Raw data =
- - - - - - -

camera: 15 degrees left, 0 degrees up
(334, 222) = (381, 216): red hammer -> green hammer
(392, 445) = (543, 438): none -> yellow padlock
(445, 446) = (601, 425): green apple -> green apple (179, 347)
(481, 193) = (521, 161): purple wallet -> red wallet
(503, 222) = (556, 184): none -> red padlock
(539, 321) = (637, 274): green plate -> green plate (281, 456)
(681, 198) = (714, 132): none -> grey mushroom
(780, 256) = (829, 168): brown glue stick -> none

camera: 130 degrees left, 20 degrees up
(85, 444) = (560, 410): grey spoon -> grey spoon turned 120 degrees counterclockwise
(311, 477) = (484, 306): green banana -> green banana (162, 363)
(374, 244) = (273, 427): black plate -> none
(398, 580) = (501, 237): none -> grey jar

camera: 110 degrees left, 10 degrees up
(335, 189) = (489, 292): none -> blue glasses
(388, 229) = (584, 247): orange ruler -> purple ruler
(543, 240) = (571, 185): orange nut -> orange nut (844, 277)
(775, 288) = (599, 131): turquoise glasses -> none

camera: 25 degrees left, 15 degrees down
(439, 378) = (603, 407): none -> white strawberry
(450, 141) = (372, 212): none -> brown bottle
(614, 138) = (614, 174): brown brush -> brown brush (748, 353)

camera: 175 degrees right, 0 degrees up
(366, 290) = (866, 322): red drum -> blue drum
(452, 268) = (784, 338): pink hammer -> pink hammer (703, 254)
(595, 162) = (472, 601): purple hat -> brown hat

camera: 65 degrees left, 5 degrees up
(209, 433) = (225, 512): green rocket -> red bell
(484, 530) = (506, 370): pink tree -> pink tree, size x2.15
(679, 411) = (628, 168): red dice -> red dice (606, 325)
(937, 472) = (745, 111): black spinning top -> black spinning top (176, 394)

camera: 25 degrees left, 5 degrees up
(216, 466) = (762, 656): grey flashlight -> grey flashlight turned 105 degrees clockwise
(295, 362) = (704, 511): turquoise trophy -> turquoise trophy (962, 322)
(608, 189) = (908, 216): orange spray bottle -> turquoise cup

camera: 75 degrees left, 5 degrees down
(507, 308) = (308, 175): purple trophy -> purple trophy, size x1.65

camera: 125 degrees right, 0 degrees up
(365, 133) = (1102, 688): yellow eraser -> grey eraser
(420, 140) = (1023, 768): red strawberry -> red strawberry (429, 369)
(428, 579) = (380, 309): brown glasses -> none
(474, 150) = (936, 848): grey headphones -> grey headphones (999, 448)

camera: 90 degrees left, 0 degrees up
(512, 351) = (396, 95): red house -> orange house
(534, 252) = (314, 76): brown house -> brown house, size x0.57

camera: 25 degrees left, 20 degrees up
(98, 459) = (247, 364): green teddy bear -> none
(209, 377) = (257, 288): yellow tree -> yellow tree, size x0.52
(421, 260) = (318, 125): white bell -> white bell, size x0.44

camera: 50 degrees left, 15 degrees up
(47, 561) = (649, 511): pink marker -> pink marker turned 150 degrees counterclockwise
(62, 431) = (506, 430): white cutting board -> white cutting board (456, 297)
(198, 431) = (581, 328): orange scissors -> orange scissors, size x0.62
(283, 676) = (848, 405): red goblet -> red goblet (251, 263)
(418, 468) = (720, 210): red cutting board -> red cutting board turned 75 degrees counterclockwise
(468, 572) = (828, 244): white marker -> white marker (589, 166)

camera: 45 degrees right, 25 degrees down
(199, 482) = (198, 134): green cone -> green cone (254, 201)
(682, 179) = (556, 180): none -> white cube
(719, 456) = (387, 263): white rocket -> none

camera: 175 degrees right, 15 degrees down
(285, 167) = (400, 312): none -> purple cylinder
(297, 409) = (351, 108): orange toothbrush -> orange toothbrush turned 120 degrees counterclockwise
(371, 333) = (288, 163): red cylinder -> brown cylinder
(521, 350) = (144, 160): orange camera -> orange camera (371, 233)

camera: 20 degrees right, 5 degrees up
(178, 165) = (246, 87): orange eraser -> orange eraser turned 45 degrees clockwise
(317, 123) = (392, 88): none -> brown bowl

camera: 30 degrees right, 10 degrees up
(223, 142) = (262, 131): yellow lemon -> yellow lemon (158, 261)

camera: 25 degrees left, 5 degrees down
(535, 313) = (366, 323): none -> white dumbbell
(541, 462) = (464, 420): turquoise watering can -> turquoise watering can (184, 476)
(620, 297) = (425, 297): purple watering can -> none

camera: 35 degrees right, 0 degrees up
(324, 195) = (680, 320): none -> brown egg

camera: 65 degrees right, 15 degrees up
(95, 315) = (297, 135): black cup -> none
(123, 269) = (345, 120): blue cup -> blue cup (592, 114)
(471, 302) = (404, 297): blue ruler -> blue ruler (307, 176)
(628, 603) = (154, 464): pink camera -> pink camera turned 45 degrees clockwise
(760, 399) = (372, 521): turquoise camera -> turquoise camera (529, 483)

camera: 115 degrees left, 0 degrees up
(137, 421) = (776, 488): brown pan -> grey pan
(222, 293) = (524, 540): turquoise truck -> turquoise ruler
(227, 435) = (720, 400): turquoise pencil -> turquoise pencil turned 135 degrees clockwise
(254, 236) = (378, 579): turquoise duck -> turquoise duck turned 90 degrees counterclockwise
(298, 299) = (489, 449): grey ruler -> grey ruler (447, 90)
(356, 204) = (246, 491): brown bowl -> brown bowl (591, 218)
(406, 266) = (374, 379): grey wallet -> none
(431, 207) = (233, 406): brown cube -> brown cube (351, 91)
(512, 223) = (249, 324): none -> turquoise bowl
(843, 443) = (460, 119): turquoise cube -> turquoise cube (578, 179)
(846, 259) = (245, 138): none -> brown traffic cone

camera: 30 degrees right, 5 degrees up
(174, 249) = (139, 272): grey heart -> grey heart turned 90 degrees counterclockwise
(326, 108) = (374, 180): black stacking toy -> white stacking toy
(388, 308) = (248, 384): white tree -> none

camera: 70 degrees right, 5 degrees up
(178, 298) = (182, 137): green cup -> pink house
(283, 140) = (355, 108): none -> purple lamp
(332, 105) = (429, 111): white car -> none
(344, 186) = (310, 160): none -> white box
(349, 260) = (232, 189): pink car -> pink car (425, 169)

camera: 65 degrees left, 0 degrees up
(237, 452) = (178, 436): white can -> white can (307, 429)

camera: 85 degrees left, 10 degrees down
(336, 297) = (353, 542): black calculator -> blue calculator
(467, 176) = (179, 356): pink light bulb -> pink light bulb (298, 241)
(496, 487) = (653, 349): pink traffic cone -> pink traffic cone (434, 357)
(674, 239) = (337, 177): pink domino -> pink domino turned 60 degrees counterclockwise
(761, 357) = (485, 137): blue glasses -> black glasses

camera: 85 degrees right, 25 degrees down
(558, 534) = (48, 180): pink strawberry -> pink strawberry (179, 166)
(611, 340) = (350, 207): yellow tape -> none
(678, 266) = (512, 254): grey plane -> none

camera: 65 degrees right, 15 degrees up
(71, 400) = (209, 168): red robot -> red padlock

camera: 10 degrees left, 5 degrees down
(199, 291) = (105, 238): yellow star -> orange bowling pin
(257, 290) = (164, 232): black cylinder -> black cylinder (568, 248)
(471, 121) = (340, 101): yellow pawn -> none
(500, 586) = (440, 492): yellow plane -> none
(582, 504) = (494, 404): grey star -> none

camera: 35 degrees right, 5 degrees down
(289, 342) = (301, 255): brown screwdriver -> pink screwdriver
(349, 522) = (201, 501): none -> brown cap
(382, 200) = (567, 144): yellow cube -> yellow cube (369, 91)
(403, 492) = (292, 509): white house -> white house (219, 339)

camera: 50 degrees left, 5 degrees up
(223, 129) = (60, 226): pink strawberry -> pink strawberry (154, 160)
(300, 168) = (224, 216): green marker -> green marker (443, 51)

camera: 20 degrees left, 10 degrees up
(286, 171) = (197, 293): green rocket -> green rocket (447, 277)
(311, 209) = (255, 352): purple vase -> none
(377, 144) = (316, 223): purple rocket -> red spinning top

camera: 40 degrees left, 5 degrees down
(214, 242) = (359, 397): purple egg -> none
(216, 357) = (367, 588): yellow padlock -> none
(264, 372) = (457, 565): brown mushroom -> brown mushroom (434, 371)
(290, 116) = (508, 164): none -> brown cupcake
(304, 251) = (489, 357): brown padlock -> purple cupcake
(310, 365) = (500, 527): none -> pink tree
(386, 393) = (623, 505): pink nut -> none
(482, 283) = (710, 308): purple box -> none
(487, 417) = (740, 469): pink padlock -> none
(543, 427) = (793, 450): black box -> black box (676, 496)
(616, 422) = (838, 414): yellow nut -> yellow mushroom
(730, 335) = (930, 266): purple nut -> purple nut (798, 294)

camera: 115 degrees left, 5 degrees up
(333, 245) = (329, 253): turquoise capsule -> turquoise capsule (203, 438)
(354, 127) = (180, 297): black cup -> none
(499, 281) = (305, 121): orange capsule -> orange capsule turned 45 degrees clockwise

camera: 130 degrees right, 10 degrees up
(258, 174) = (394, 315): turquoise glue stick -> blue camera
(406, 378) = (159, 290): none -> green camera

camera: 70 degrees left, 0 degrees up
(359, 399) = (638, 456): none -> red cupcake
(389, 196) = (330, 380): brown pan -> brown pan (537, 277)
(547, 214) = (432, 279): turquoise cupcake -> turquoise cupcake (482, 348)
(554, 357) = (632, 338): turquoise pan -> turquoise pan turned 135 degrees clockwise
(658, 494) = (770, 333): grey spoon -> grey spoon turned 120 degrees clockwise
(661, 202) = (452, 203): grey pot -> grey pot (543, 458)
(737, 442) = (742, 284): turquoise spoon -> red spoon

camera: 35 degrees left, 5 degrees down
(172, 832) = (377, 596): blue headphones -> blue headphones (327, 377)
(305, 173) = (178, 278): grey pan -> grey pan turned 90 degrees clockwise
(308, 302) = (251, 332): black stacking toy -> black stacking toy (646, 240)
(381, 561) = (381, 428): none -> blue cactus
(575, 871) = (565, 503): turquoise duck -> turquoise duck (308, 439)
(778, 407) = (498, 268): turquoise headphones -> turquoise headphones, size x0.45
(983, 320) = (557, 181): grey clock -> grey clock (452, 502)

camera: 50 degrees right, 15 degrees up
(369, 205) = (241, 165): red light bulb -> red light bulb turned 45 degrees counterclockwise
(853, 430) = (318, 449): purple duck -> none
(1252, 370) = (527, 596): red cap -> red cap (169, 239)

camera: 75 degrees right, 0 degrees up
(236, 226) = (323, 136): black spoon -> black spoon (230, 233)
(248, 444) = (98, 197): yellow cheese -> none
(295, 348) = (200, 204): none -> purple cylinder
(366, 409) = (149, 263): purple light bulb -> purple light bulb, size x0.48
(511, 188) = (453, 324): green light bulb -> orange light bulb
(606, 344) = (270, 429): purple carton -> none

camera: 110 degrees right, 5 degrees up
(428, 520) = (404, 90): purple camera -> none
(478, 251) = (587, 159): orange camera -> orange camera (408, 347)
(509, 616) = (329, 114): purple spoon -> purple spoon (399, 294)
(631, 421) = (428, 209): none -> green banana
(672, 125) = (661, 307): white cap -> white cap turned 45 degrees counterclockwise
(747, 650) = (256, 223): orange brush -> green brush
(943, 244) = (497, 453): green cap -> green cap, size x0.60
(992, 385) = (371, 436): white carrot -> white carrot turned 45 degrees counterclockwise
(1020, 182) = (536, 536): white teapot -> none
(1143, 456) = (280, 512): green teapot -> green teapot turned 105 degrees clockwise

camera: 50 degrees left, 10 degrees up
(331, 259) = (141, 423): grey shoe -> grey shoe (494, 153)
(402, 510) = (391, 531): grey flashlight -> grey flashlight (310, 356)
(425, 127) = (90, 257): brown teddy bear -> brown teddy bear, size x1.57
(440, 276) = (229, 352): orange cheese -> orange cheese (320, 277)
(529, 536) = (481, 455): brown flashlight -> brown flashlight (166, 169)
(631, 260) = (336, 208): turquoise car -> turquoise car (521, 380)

- - - - - - -

What you will do =
For the listing above, identify each line bearing "cone".

Finished task =
(199, 482) = (198, 134): green cone -> green cone (254, 201)
(846, 259) = (245, 138): none -> brown traffic cone
(496, 487) = (653, 349): pink traffic cone -> pink traffic cone (434, 357)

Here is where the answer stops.